__Object matching data__

════

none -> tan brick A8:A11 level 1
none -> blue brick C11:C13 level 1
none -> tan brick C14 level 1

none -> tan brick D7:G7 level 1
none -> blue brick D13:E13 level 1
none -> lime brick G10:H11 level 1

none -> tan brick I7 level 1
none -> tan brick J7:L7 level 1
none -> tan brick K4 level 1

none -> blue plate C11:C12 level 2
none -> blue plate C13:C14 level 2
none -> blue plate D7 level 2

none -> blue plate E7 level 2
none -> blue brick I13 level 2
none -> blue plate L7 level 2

════

__Problem description__
Search the records line by line for the word "brick" and copy every line where it appears.

__Answer space__
none -> tan brick A8:A11 level 1
none -> blue brick C11:C13 level 1
none -> tan brick C14 level 1
none -> tan brick D7:G7 level 1
none -> blue brick D13:E13 level 1
none -> lime brick G10:H11 level 1
none -> tan brick I7 level 1
none -> tan brick J7:L7 level 1
none -> tan brick K4 level 1
none -> blue brick I13 level 2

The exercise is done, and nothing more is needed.